**Aim of the exercise**:
Could you return every record below without changing a word?

**Entries supplied**:
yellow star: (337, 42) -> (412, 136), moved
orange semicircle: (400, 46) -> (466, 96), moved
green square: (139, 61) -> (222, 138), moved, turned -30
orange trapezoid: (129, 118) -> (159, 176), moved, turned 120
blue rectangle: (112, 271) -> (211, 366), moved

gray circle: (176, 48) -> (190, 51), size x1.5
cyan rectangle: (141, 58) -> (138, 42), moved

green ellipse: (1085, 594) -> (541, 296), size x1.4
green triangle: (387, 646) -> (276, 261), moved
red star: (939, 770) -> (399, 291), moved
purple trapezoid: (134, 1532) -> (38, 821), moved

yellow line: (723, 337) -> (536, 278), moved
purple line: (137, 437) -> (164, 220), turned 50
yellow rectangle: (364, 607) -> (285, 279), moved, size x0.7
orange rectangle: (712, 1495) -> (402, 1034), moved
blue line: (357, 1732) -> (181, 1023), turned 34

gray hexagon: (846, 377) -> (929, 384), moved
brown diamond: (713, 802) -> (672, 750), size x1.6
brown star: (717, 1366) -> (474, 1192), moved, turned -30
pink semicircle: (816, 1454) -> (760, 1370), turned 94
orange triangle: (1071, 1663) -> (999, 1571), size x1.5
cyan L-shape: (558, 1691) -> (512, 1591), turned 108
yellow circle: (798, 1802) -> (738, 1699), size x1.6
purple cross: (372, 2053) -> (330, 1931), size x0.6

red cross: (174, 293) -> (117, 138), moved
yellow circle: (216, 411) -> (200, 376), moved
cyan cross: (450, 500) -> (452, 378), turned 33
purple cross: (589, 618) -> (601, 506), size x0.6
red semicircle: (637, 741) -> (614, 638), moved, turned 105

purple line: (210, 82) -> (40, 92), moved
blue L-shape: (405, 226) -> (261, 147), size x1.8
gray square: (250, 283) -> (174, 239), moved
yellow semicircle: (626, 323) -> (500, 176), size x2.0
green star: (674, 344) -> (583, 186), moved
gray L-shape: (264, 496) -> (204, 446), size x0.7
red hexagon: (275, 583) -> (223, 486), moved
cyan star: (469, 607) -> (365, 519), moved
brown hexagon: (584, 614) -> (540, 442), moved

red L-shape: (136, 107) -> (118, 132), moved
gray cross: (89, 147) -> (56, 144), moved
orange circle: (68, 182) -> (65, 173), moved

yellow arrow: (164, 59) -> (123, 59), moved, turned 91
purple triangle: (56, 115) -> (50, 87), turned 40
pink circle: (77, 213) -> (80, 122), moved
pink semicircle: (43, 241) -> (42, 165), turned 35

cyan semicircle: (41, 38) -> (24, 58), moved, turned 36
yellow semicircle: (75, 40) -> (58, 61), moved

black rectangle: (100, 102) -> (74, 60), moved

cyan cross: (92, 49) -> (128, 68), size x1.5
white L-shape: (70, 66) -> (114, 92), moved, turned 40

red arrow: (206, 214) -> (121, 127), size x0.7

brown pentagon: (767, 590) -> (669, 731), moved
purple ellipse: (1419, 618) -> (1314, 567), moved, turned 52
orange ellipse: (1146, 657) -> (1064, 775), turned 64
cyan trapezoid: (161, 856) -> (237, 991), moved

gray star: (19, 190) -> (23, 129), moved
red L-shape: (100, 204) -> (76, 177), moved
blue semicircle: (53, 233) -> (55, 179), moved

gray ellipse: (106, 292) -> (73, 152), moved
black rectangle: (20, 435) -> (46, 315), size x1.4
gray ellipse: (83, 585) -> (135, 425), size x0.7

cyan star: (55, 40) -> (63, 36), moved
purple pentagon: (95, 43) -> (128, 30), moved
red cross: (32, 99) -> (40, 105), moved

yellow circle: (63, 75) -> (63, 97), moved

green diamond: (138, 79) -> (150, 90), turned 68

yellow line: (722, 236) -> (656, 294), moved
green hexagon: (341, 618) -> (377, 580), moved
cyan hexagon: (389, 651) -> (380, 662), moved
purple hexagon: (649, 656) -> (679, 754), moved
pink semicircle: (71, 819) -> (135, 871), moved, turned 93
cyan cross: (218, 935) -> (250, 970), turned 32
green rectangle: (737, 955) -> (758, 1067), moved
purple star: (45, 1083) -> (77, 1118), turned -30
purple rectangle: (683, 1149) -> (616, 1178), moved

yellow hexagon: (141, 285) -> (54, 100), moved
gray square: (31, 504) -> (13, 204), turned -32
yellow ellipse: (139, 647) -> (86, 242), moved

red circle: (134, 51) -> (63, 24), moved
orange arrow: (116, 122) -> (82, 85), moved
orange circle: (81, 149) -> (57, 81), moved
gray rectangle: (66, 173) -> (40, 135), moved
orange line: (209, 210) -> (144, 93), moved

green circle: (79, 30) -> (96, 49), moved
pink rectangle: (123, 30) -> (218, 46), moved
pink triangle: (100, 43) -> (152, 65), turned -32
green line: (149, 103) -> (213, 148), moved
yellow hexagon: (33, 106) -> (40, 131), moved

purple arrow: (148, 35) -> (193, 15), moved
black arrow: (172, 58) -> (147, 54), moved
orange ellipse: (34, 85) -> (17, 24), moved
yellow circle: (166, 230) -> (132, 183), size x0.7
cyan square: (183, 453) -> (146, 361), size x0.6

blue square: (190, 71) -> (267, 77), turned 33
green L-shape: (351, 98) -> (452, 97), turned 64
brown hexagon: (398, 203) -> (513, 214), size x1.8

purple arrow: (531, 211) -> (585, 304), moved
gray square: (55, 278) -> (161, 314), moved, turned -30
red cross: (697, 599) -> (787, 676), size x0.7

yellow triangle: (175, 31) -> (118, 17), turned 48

**Answer to this exercise**:
yellow star: (337, 42) -> (412, 136), moved
orange semicircle: (400, 46) -> (466, 96), moved
green square: (139, 61) -> (222, 138), moved, turned -30
orange trapezoid: (129, 118) -> (159, 176), moved, turned 120
blue rectangle: (112, 271) -> (211, 366), moved

gray circle: (176, 48) -> (190, 51), size x1.5
cyan rectangle: (141, 58) -> (138, 42), moved

green ellipse: (1085, 594) -> (541, 296), size x1.4
green triangle: (387, 646) -> (276, 261), moved
red star: (939, 770) -> (399, 291), moved
purple trapezoid: (134, 1532) -> (38, 821), moved

yellow line: (723, 337) -> (536, 278), moved
purple line: (137, 437) -> (164, 220), turned 50
yellow rectangle: (364, 607) -> (285, 279), moved, size x0.7
orange rectangle: (712, 1495) -> (402, 1034), moved
blue line: (357, 1732) -> (181, 1023), turned 34

gray hexagon: (846, 377) -> (929, 384), moved
brown diamond: (713, 802) -> (672, 750), size x1.6
brown star: (717, 1366) -> (474, 1192), moved, turned -30
pink semicircle: (816, 1454) -> (760, 1370), turned 94
orange triangle: (1071, 1663) -> (999, 1571), size x1.5
cyan L-shape: (558, 1691) -> (512, 1591), turned 108
yellow circle: (798, 1802) -> (738, 1699), size x1.6
purple cross: (372, 2053) -> (330, 1931), size x0.6

red cross: (174, 293) -> (117, 138), moved
yellow circle: (216, 411) -> (200, 376), moved
cyan cross: (450, 500) -> (452, 378), turned 33
purple cross: (589, 618) -> (601, 506), size x0.6
red semicircle: (637, 741) -> (614, 638), moved, turned 105

purple line: (210, 82) -> (40, 92), moved
blue L-shape: (405, 226) -> (261, 147), size x1.8
gray square: (250, 283) -> (174, 239), moved
yellow semicircle: (626, 323) -> (500, 176), size x2.0
green star: (674, 344) -> (583, 186), moved
gray L-shape: (264, 496) -> (204, 446), size x0.7
red hexagon: (275, 583) -> (223, 486), moved
cyan star: (469, 607) -> (365, 519), moved
brown hexagon: (584, 614) -> (540, 442), moved

red L-shape: (136, 107) -> (118, 132), moved
gray cross: (89, 147) -> (56, 144), moved
orange circle: (68, 182) -> (65, 173), moved

yellow arrow: (164, 59) -> (123, 59), moved, turned 91
purple triangle: (56, 115) -> (50, 87), turned 40
pink circle: (77, 213) -> (80, 122), moved
pink semicircle: (43, 241) -> (42, 165), turned 35

cyan semicircle: (41, 38) -> (24, 58), moved, turned 36
yellow semicircle: (75, 40) -> (58, 61), moved

black rectangle: (100, 102) -> (74, 60), moved

cyan cross: (92, 49) -> (128, 68), size x1.5
white L-shape: (70, 66) -> (114, 92), moved, turned 40

red arrow: (206, 214) -> (121, 127), size x0.7

brown pentagon: (767, 590) -> (669, 731), moved
purple ellipse: (1419, 618) -> (1314, 567), moved, turned 52
orange ellipse: (1146, 657) -> (1064, 775), turned 64
cyan trapezoid: (161, 856) -> (237, 991), moved

gray star: (19, 190) -> (23, 129), moved
red L-shape: (100, 204) -> (76, 177), moved
blue semicircle: (53, 233) -> (55, 179), moved

gray ellipse: (106, 292) -> (73, 152), moved
black rectangle: (20, 435) -> (46, 315), size x1.4
gray ellipse: (83, 585) -> (135, 425), size x0.7

cyan star: (55, 40) -> (63, 36), moved
purple pentagon: (95, 43) -> (128, 30), moved
red cross: (32, 99) -> (40, 105), moved

yellow circle: (63, 75) -> (63, 97), moved

green diamond: (138, 79) -> (150, 90), turned 68

yellow line: (722, 236) -> (656, 294), moved
green hexagon: (341, 618) -> (377, 580), moved
cyan hexagon: (389, 651) -> (380, 662), moved
purple hexagon: (649, 656) -> (679, 754), moved
pink semicircle: (71, 819) -> (135, 871), moved, turned 93
cyan cross: (218, 935) -> (250, 970), turned 32
green rectangle: (737, 955) -> (758, 1067), moved
purple star: (45, 1083) -> (77, 1118), turned -30
purple rectangle: (683, 1149) -> (616, 1178), moved

yellow hexagon: (141, 285) -> (54, 100), moved
gray square: (31, 504) -> (13, 204), turned -32
yellow ellipse: (139, 647) -> (86, 242), moved

red circle: (134, 51) -> (63, 24), moved
orange arrow: (116, 122) -> (82, 85), moved
orange circle: (81, 149) -> (57, 81), moved
gray rectangle: (66, 173) -> (40, 135), moved
orange line: (209, 210) -> (144, 93), moved

green circle: (79, 30) -> (96, 49), moved
pink rectangle: (123, 30) -> (218, 46), moved
pink triangle: (100, 43) -> (152, 65), turned -32
green line: (149, 103) -> (213, 148), moved
yellow hexagon: (33, 106) -> (40, 131), moved

purple arrow: (148, 35) -> (193, 15), moved
black arrow: (172, 58) -> (147, 54), moved
orange ellipse: (34, 85) -> (17, 24), moved
yellow circle: (166, 230) -> (132, 183), size x0.7
cyan square: (183, 453) -> (146, 361), size x0.6

blue square: (190, 71) -> (267, 77), turned 33
green L-shape: (351, 98) -> (452, 97), turned 64
brown hexagon: (398, 203) -> (513, 214), size x1.8

purple arrow: (531, 211) -> (585, 304), moved
gray square: (55, 278) -> (161, 314), moved, turned -30
red cross: (697, 599) -> (787, 676), size x0.7

yellow triangle: (175, 31) -> (118, 17), turned 48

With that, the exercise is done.